> _WORK INSTRUCTIONS_: The expected output is each line in the data below that includes the string "banana".

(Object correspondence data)
★ ★ ★ ★

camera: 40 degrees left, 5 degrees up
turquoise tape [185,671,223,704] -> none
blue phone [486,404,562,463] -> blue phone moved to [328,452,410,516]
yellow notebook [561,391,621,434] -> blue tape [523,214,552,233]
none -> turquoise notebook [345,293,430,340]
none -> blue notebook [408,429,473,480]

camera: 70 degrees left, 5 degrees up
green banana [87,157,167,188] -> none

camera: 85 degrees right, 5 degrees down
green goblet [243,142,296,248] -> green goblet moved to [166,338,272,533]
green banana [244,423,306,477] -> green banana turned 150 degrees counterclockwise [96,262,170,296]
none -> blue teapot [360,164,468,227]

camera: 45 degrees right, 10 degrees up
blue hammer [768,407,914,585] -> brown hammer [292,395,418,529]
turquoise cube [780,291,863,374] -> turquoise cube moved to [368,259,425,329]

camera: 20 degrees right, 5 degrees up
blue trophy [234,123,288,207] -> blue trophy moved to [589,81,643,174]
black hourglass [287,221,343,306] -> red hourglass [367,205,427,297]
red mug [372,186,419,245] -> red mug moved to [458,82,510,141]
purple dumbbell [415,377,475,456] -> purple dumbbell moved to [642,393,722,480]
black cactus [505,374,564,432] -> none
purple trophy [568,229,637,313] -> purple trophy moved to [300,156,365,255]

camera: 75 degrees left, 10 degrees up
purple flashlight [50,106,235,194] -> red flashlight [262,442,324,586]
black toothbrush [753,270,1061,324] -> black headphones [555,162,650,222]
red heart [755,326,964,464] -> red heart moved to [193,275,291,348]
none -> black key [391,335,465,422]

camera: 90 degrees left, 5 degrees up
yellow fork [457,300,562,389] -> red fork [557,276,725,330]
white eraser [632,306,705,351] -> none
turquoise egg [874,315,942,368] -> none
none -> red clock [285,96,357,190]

★ ★ ★ ★

> _WRITTEN RESPONSE_:
green banana [87,157,167,188] -> none
green banana [244,423,306,477] -> green banana turned 150 degrees counterclockwise [96,262,170,296]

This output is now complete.